▶ [Instructions for the task]:
Print, in exact form, the lines below from the one containing "grey mug [479,203,521,251] -> none" through the one containing "none -> black cupcake [547,207,596,262]", and omit all others.

▶ [Before-and-after object listings]:
------------------------------------------------

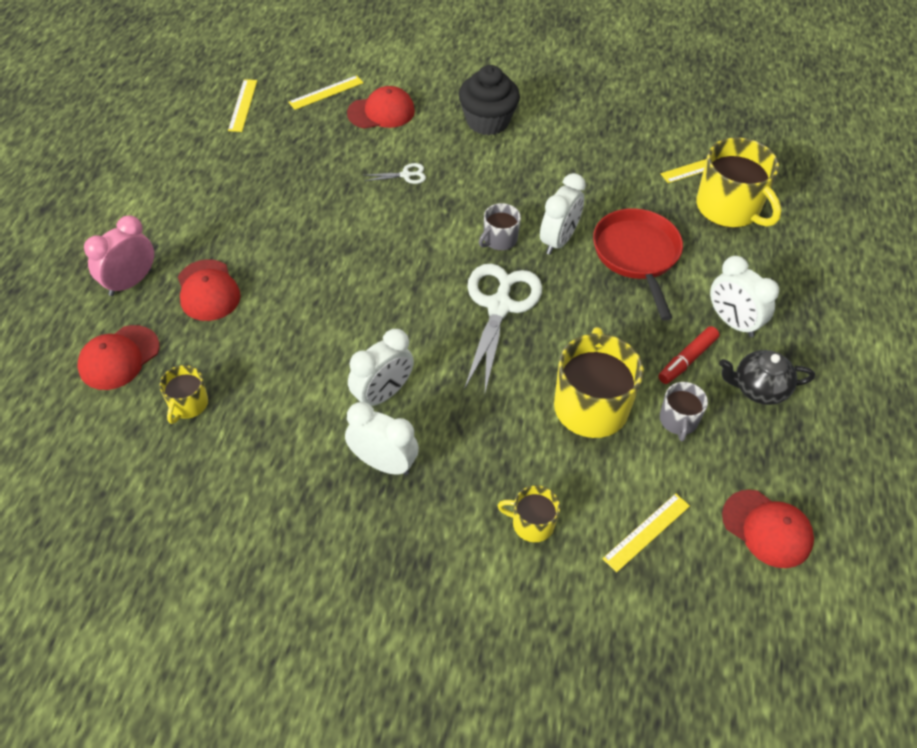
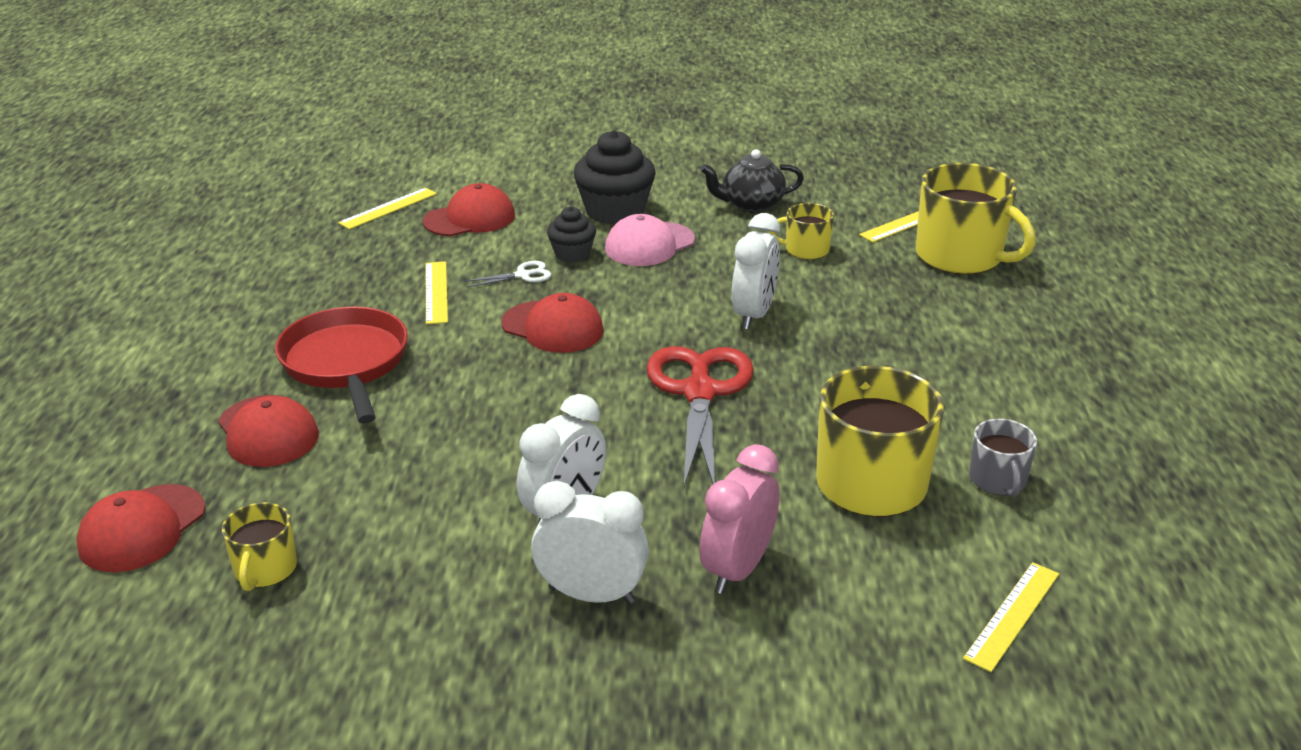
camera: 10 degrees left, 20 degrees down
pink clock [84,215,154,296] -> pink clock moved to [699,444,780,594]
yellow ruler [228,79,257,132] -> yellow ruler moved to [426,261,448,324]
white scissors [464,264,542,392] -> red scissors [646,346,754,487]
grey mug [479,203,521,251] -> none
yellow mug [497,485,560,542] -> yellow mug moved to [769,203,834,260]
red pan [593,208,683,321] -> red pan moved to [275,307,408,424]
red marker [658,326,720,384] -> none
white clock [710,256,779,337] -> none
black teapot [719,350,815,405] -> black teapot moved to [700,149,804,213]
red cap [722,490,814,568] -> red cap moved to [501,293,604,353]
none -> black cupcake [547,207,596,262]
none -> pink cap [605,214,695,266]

------------------------------------------------

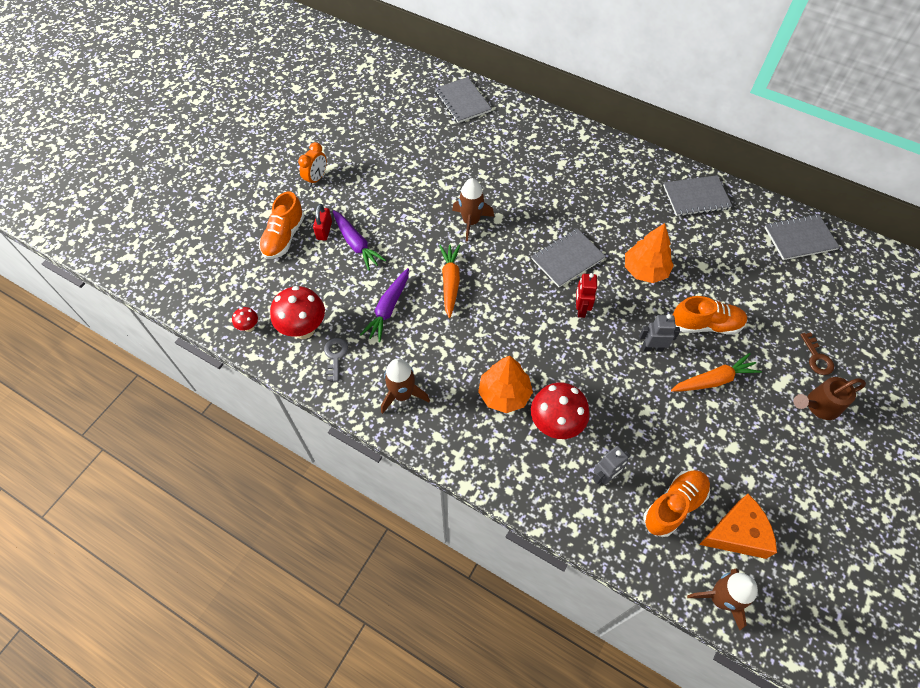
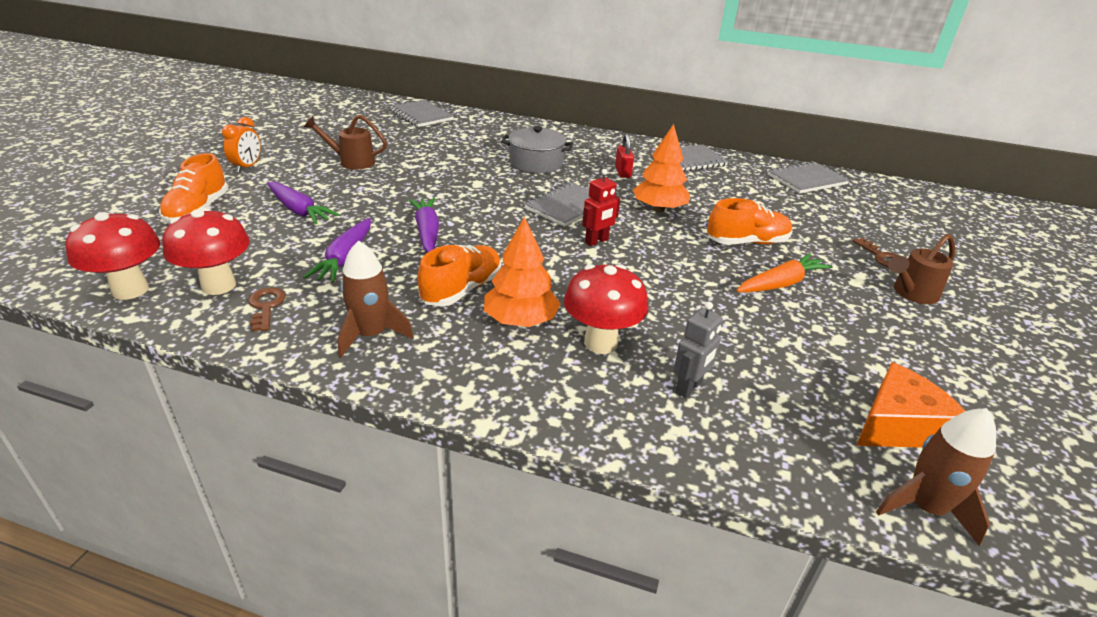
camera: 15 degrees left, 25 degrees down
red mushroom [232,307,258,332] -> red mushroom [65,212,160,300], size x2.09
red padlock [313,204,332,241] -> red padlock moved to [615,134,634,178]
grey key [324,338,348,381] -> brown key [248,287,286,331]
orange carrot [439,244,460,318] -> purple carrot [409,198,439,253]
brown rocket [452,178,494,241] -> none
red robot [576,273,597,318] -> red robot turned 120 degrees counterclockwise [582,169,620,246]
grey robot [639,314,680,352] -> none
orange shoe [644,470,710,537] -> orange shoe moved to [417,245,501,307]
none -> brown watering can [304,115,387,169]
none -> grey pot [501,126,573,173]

------------------------------------------------

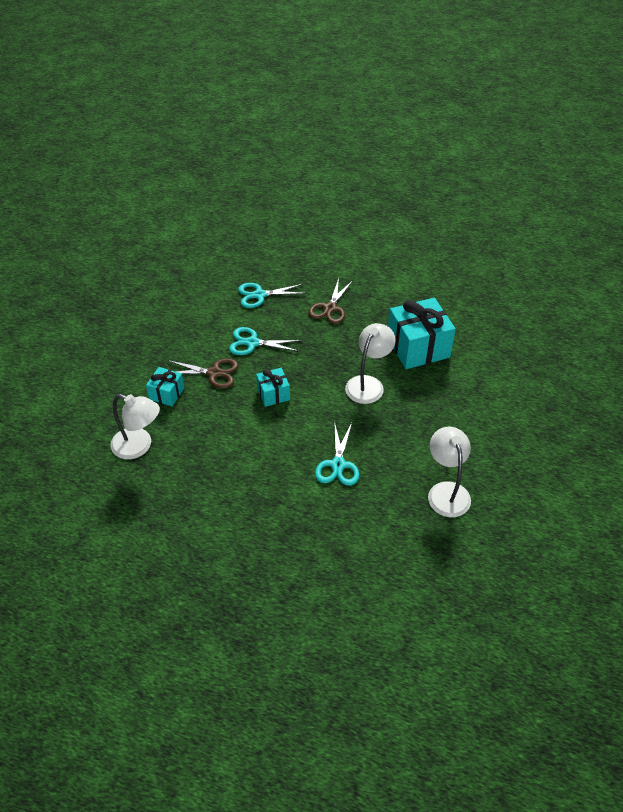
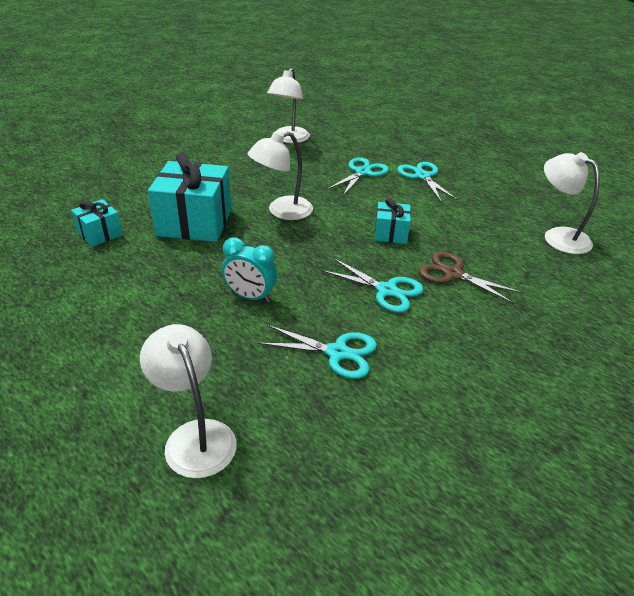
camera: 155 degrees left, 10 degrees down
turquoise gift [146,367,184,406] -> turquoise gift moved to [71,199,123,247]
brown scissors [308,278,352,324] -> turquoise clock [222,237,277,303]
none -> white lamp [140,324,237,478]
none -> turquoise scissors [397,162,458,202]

------------------------------------------------

▶ [Output below]:
grey mug [479,203,521,251] -> none
yellow mug [497,485,560,542] -> yellow mug moved to [769,203,834,260]
red pan [593,208,683,321] -> red pan moved to [275,307,408,424]
red marker [658,326,720,384] -> none
white clock [710,256,779,337] -> none
black teapot [719,350,815,405] -> black teapot moved to [700,149,804,213]
red cap [722,490,814,568] -> red cap moved to [501,293,604,353]
none -> black cupcake [547,207,596,262]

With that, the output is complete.